[Opening THE RECORDS section]

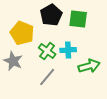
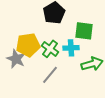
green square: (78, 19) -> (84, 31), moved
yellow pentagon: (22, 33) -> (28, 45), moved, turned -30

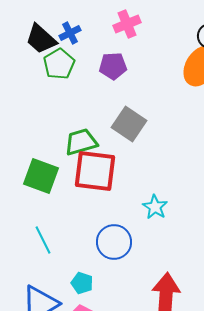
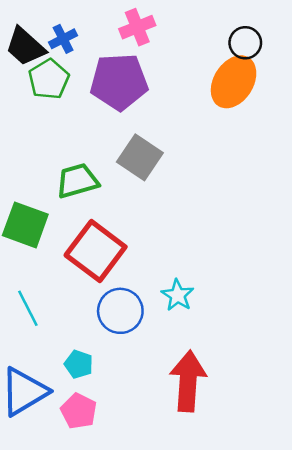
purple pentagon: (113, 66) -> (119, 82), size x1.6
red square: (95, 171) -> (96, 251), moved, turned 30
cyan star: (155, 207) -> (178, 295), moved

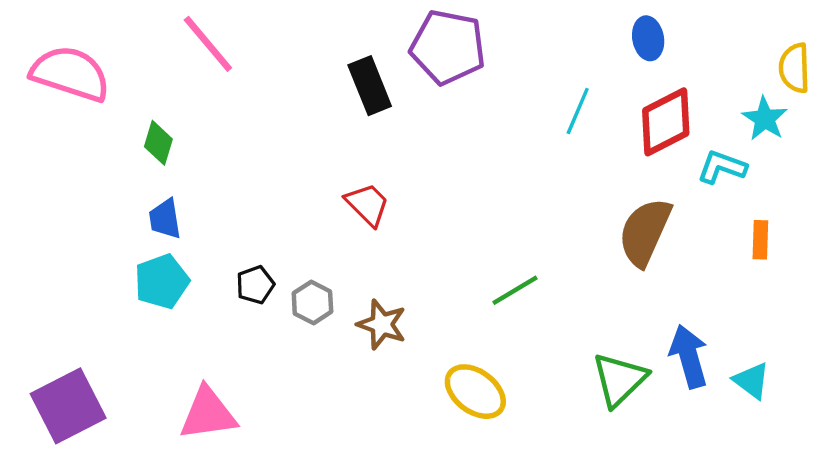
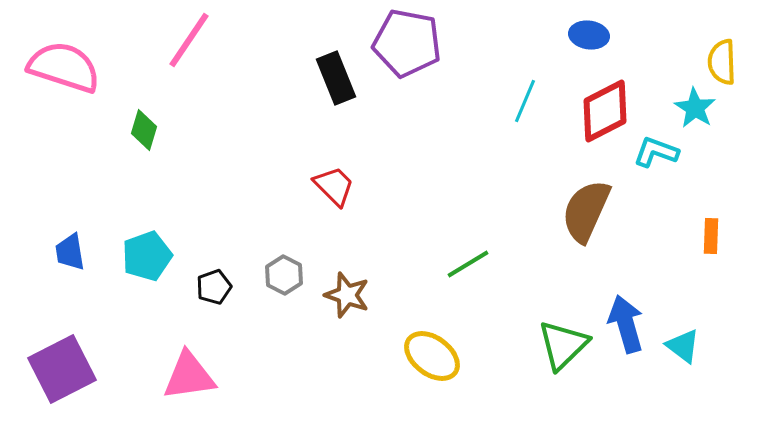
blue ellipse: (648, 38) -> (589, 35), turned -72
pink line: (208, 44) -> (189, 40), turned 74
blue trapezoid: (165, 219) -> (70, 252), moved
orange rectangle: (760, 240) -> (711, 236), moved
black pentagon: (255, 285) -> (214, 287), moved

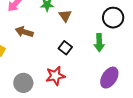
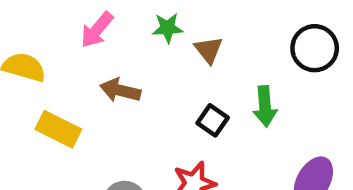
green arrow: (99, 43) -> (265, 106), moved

[Closing THE RECORDS section]

TASK OBJECTIVE:
Restate the lines of the records exactly, starting at the first and stopping after the line with "pink line: (208, 44) -> (189, 40), turned 74". Leave out any picture.

FINISHED TASK:
green square: (78, 19) -> (84, 31), moved
yellow pentagon: (22, 33) -> (28, 45), moved, turned -30

purple pentagon: (113, 66) -> (119, 82), size x1.6
red square: (95, 171) -> (96, 251), moved, turned 30
cyan star: (155, 207) -> (178, 295), moved

blue ellipse: (648, 38) -> (589, 35), turned -72
pink line: (208, 44) -> (189, 40), turned 74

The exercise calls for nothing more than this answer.